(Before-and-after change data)
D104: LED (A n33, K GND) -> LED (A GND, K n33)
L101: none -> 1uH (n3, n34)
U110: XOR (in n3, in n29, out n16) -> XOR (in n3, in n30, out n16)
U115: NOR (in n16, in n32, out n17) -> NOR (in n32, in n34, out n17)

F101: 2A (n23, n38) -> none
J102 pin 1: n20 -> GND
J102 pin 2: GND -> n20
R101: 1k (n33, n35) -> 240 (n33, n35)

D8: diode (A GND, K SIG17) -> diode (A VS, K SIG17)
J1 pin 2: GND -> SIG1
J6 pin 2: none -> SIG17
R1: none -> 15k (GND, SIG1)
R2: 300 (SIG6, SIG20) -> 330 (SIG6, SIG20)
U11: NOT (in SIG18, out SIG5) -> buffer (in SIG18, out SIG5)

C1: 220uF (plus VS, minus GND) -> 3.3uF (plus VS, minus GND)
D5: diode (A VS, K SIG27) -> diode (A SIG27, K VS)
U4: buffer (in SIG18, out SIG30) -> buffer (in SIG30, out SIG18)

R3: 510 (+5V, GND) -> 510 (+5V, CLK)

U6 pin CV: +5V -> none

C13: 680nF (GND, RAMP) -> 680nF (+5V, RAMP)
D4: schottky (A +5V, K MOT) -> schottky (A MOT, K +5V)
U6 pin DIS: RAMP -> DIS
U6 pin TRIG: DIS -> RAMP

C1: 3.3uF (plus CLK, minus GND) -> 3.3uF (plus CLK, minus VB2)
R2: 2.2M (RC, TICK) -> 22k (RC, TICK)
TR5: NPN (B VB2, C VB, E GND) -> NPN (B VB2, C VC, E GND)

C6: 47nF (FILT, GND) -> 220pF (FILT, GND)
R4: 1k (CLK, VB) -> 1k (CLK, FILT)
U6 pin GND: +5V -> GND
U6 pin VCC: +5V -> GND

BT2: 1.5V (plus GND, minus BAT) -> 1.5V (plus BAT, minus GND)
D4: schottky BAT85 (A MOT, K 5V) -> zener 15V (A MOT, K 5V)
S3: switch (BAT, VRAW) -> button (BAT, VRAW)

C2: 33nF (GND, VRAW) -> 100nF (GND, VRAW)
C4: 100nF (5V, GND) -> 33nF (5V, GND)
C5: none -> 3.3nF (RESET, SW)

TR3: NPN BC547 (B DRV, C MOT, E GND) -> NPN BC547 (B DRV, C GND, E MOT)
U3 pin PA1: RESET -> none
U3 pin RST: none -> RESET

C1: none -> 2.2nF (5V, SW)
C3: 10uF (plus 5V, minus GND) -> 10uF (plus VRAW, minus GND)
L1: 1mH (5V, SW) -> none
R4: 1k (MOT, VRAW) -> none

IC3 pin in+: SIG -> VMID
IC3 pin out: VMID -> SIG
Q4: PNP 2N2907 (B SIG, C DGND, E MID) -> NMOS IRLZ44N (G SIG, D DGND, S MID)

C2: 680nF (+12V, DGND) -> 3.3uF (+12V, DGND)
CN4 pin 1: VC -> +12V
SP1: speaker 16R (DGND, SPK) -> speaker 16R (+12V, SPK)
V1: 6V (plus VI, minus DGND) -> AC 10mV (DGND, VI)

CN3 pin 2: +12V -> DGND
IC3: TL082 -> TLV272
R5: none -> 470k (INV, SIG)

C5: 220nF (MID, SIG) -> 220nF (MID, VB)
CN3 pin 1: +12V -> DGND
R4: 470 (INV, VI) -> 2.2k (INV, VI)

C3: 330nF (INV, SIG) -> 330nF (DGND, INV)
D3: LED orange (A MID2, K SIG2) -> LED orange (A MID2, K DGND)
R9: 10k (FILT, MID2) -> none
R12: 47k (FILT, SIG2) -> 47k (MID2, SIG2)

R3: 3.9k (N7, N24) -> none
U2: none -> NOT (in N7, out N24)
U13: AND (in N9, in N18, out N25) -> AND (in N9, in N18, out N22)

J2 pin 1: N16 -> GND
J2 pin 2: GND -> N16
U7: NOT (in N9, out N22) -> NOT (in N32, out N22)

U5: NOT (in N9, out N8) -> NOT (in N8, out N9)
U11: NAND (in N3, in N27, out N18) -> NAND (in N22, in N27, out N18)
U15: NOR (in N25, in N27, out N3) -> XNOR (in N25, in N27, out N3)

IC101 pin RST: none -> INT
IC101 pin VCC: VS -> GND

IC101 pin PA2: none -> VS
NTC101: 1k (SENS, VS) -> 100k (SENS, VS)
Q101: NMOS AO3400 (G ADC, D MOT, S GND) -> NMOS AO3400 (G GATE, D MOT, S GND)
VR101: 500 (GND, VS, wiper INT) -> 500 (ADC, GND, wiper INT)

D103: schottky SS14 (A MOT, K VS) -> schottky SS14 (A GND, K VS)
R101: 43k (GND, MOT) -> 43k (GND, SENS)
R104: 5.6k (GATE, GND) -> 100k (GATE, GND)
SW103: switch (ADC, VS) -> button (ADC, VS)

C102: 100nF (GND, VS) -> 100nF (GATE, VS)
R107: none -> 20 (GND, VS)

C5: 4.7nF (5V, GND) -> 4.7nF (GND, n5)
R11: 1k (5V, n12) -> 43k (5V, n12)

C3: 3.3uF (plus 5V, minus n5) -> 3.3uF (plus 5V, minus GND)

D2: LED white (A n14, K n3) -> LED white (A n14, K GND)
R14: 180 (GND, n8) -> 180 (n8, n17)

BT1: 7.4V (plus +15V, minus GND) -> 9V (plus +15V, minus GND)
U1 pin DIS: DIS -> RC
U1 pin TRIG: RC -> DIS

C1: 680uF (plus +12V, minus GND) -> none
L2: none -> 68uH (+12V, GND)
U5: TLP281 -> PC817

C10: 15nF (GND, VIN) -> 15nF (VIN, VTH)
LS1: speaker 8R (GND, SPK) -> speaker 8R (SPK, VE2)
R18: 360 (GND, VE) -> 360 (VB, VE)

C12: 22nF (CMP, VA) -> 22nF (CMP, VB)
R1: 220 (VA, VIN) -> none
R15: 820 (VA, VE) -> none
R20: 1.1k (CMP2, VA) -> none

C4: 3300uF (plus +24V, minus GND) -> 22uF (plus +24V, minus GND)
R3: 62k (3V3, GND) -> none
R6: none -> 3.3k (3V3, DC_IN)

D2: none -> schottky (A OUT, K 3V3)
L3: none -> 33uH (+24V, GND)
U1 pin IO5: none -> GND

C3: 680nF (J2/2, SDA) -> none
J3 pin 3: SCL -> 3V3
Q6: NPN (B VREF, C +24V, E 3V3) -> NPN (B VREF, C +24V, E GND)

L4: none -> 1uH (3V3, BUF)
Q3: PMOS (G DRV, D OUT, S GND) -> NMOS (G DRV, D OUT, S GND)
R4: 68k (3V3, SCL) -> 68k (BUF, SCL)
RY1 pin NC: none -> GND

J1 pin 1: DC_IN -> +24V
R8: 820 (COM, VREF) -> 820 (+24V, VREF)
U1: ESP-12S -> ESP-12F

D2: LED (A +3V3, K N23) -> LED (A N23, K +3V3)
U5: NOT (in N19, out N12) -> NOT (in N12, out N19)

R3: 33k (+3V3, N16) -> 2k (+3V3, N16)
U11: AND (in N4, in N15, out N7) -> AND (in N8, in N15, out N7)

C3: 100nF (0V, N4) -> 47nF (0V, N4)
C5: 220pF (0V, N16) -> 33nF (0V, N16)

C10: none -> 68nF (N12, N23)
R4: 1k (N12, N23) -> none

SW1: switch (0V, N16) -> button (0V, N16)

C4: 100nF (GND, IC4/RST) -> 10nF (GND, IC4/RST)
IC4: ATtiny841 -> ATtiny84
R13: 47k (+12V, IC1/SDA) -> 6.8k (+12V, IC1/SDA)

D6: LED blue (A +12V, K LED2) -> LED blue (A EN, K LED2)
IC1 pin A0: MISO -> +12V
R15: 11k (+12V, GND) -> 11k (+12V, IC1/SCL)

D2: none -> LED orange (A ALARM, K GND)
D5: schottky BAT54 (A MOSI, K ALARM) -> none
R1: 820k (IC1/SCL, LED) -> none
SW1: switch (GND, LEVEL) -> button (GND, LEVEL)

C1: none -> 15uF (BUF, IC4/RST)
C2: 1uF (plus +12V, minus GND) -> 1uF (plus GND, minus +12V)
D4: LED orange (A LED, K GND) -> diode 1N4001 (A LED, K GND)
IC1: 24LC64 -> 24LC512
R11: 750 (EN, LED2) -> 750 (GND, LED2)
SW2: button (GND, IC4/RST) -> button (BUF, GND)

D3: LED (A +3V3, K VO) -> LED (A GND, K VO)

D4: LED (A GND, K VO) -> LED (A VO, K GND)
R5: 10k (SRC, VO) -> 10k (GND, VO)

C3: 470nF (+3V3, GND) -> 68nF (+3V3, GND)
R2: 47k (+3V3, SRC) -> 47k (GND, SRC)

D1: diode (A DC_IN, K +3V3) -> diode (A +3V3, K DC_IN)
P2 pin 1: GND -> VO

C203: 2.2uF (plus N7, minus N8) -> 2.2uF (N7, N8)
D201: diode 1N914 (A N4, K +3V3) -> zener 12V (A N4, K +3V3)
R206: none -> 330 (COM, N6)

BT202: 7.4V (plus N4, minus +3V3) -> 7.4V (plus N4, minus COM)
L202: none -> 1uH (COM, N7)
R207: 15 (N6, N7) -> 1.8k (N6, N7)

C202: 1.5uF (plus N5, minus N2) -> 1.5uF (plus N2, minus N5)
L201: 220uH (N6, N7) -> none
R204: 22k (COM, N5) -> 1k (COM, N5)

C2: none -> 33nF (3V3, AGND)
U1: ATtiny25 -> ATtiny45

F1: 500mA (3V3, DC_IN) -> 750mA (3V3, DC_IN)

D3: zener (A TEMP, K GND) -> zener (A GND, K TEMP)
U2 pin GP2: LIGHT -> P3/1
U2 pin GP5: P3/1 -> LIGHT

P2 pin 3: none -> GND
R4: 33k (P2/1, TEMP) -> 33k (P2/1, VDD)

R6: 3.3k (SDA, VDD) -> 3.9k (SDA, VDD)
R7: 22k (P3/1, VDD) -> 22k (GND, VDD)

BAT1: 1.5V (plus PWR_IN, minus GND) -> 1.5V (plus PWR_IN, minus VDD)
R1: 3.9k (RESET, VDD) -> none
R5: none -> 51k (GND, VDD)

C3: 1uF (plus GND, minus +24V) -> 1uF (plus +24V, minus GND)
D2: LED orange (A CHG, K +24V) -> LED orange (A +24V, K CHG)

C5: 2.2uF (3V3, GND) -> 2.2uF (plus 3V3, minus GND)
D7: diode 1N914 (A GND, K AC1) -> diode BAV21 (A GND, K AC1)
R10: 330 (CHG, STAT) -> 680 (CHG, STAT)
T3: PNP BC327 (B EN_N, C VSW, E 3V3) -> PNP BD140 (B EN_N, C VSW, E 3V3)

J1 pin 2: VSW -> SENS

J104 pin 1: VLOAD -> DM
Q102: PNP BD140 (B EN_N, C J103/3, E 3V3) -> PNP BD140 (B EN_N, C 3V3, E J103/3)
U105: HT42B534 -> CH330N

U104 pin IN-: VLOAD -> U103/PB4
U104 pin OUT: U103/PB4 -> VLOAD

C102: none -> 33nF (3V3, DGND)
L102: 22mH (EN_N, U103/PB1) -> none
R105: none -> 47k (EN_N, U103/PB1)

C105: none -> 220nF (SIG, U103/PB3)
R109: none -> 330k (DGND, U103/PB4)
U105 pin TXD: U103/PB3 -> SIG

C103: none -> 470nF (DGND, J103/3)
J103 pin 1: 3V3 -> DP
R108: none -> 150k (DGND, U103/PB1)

## [What you need to do]
In your answer, include only the lines above starting at the line that holds "U2 pin GP5: P3/1 -> LIGHT" and ending at the line that holds "R5: none -> 51k (GND, VDD)", copied exactly.

## [Reply]
U2 pin GP5: P3/1 -> LIGHT

P2 pin 3: none -> GND
R4: 33k (P2/1, TEMP) -> 33k (P2/1, VDD)

R6: 3.3k (SDA, VDD) -> 3.9k (SDA, VDD)
R7: 22k (P3/1, VDD) -> 22k (GND, VDD)

BAT1: 1.5V (plus PWR_IN, minus GND) -> 1.5V (plus PWR_IN, minus VDD)
R1: 3.9k (RESET, VDD) -> none
R5: none -> 51k (GND, VDD)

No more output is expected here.